**Problem to work on**
Where the word "clock" appears in a line below, copy the whole line.

**Task inputs**
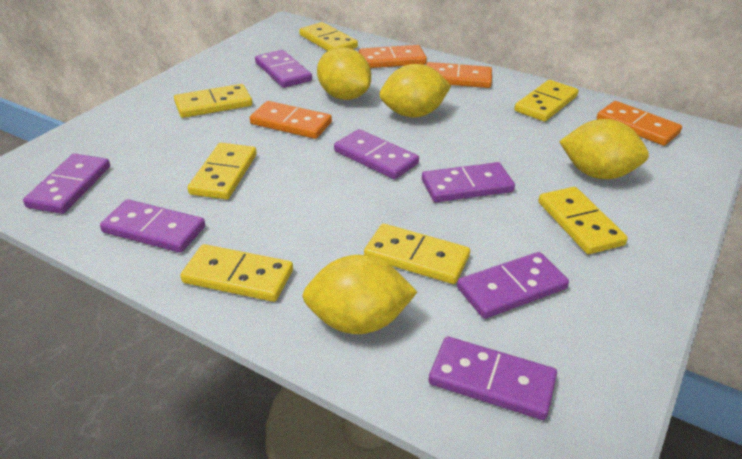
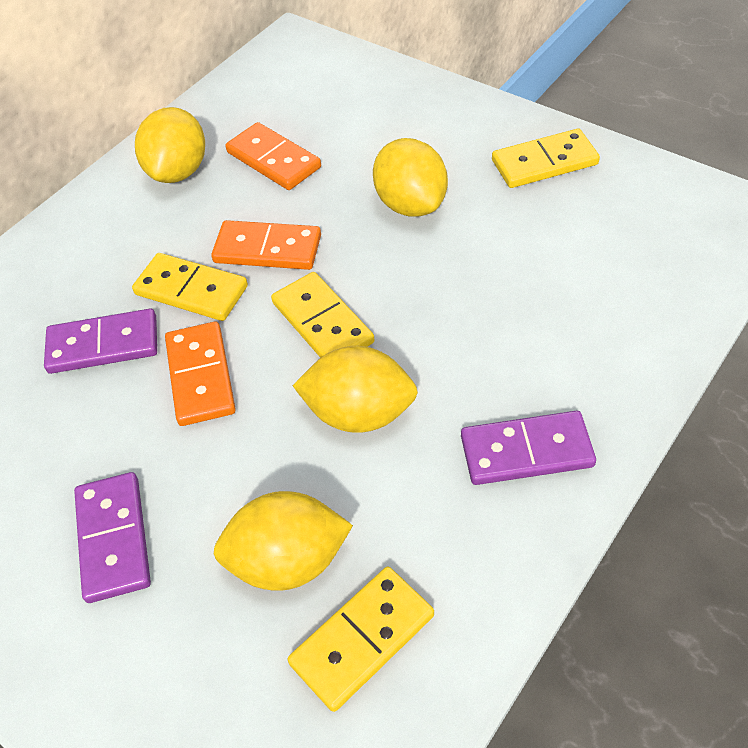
orange domino: 4 -> 3
purple domino: 7 -> 3
yellow domino: 7 -> 4

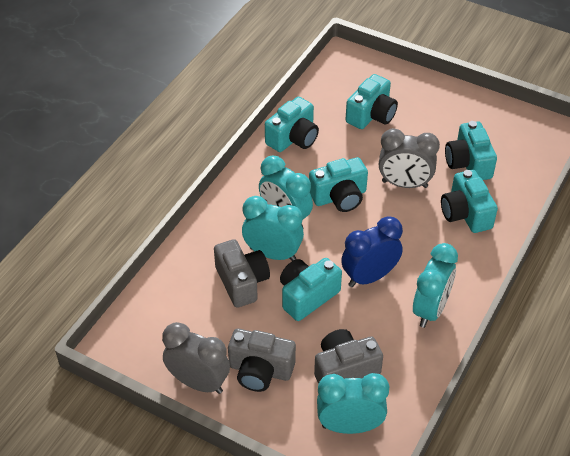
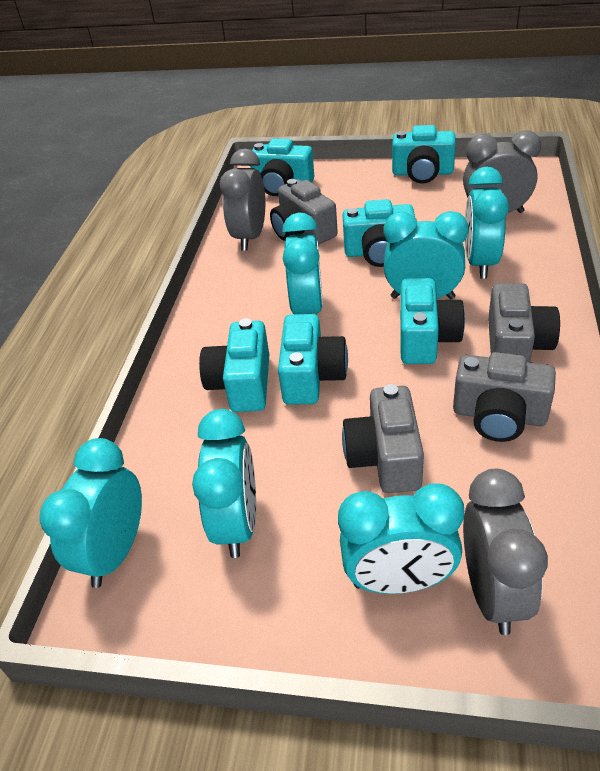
blue clock: 1 -> 0
grey camera: 3 -> 4
grey clock: 2 -> 3
turquoise clock: 4 -> 6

**Solution for this problem**
blue clock: 1 -> 0
grey clock: 2 -> 3
turquoise clock: 4 -> 6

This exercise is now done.